● How to complete this task
The answer consists solely of the lines running from the one with "camera: 90 degrees left, 10 degrees up" through the final line below, transcribed exactly and without any pictures.

● Extracted records
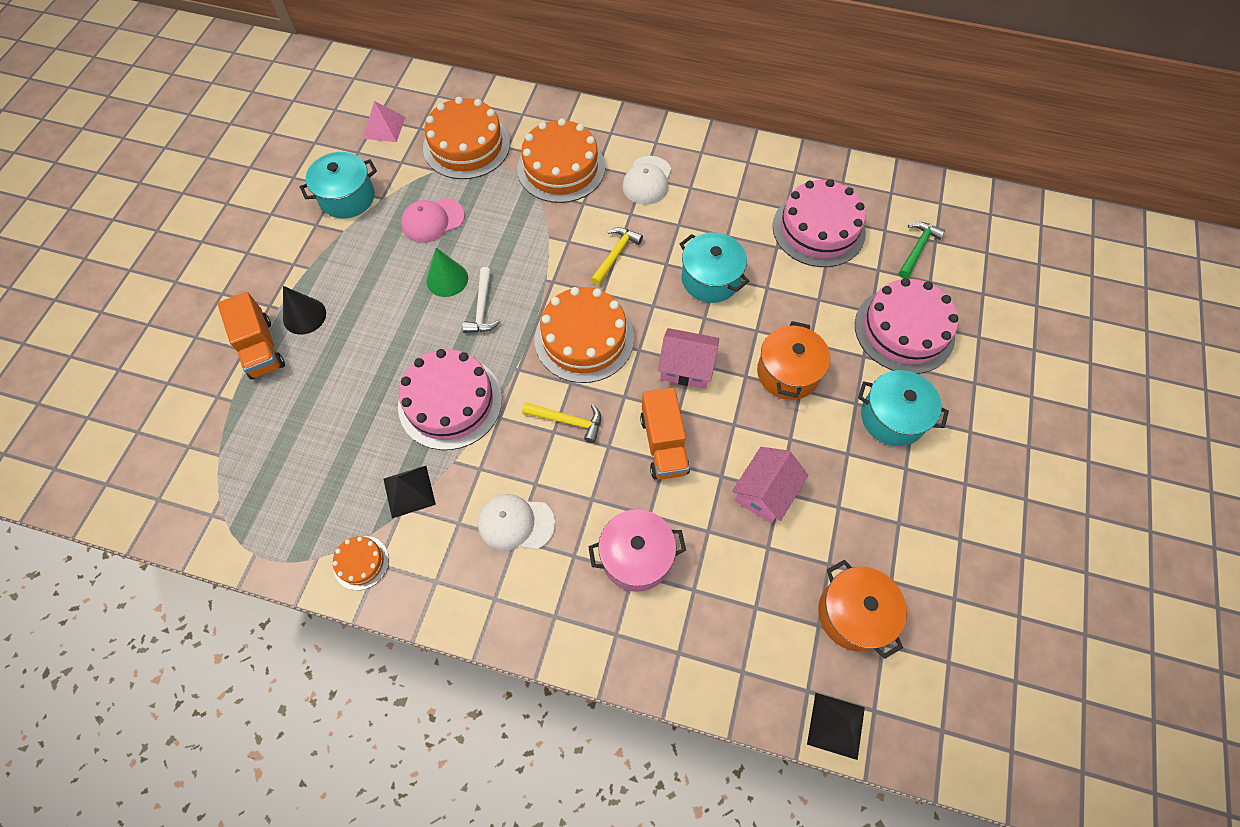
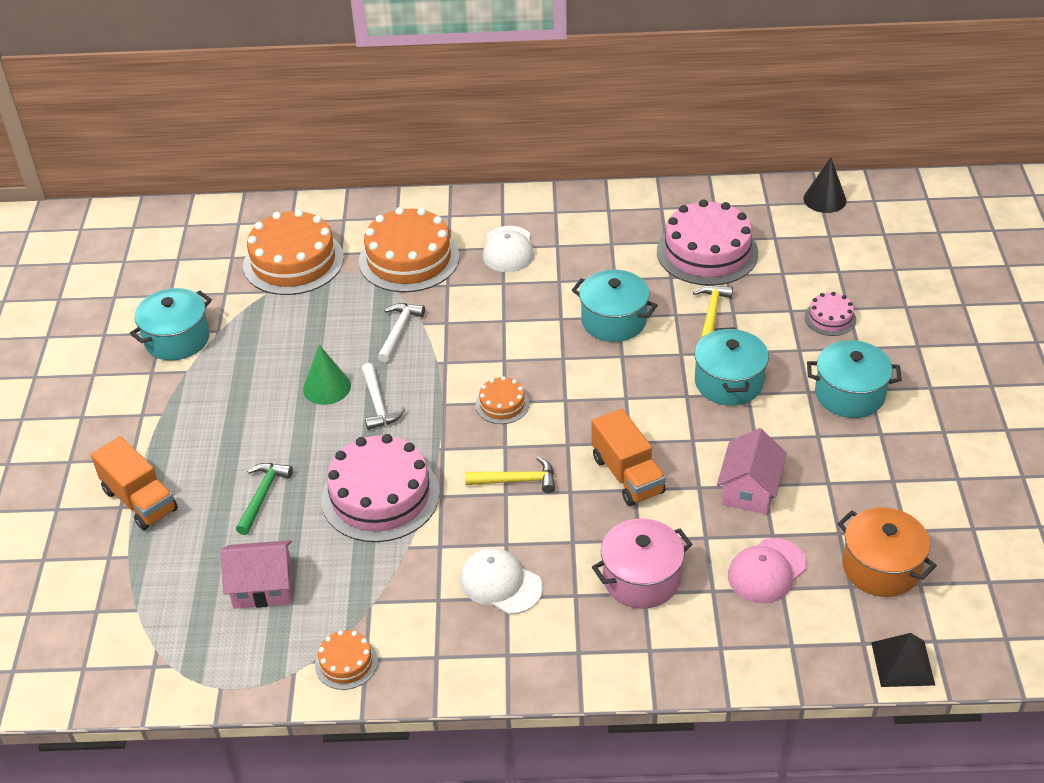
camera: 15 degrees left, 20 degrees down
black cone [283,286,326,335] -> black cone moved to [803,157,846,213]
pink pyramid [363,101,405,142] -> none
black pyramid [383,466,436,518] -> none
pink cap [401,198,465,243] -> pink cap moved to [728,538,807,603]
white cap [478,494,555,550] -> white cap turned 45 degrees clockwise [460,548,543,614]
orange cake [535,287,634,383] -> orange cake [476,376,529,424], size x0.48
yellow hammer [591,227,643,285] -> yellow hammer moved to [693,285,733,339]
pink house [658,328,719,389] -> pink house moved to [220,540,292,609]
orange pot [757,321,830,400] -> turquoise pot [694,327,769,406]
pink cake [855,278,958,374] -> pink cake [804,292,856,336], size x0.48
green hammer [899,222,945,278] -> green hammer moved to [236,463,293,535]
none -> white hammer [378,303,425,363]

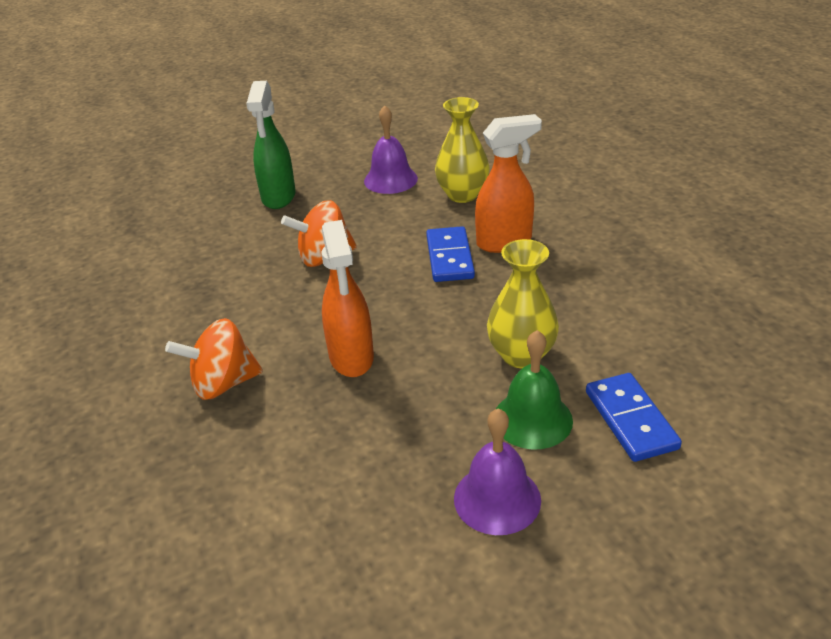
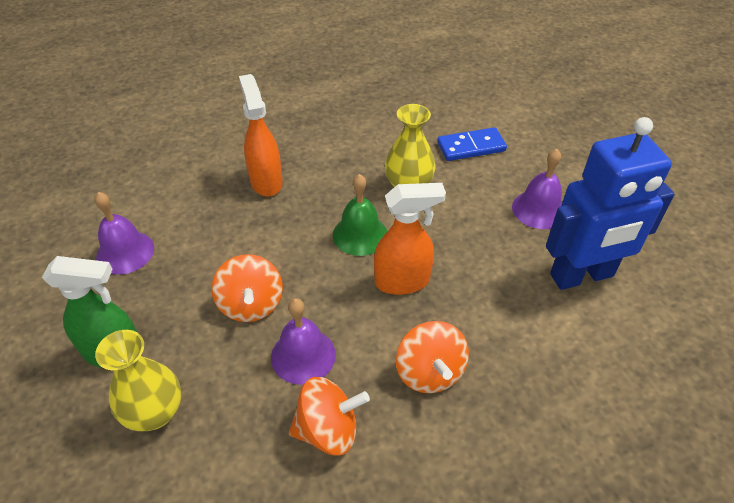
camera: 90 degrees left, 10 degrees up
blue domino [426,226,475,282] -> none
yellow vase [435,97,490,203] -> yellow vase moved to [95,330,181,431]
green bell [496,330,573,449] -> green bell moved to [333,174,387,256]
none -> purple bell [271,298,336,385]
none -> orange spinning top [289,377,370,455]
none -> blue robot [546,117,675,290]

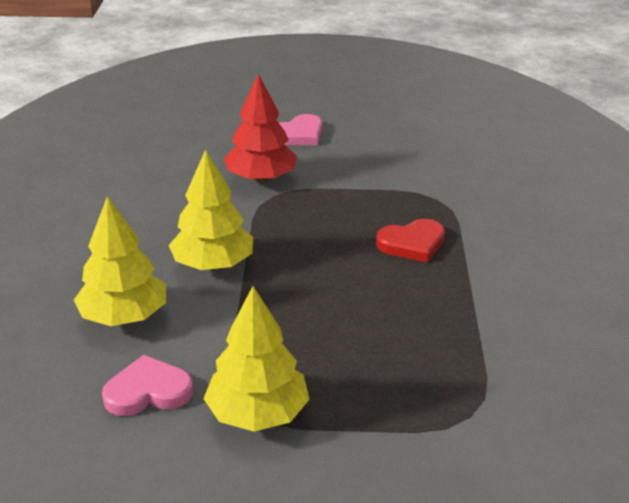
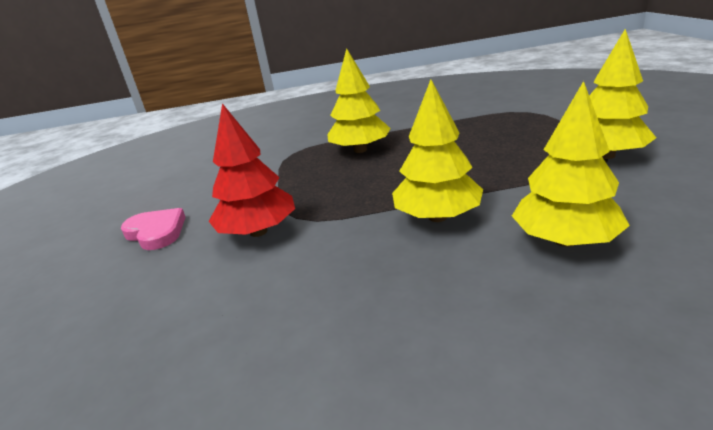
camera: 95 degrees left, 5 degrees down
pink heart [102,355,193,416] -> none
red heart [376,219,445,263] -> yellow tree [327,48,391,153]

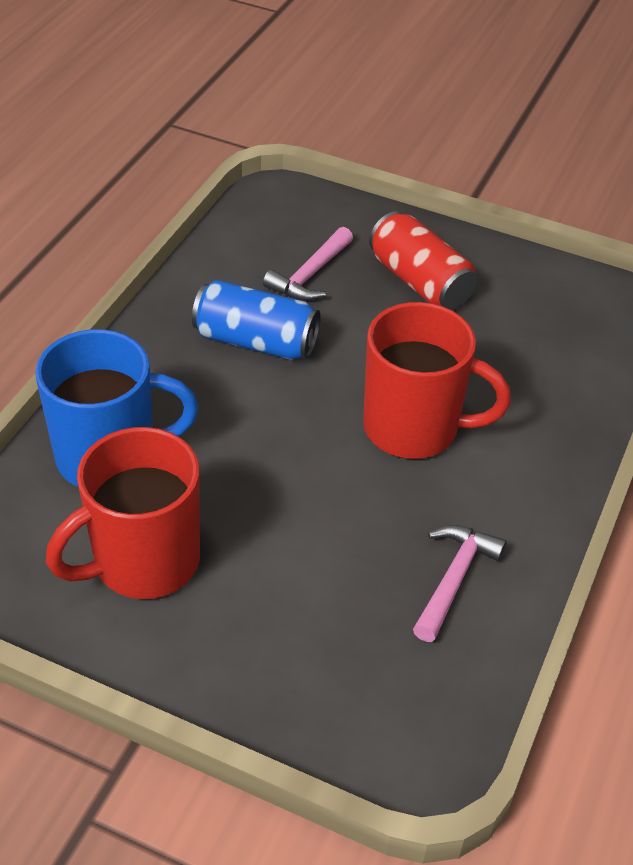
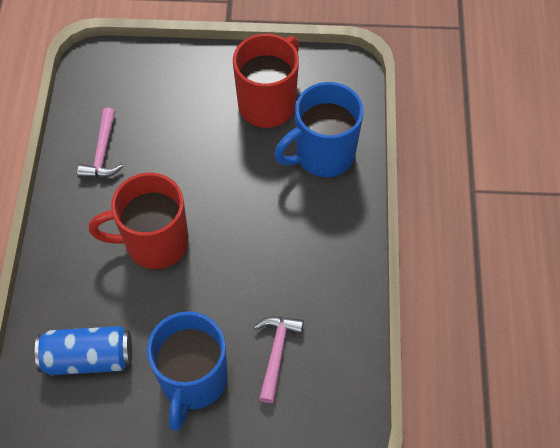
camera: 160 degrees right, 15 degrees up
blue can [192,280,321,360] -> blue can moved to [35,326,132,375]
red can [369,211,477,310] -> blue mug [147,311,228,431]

● Completed exercise
camera: 90 degrees left, 10 degrees up
blue domino [426,226,475,282] -> none
yellow vase [435,97,490,203] -> yellow vase moved to [95,330,181,431]
green bell [496,330,573,449] -> green bell moved to [333,174,387,256]
none -> purple bell [271,298,336,385]
none -> orange spinning top [289,377,370,455]
none -> blue robot [546,117,675,290]

camera: 95 degrees left, 5 degrees down
pink heart [102,355,193,416] -> none
red heart [376,219,445,263] -> yellow tree [327,48,391,153]

camera: 160 degrees right, 15 degrees up
blue can [192,280,321,360] -> blue can moved to [35,326,132,375]
red can [369,211,477,310] -> blue mug [147,311,228,431]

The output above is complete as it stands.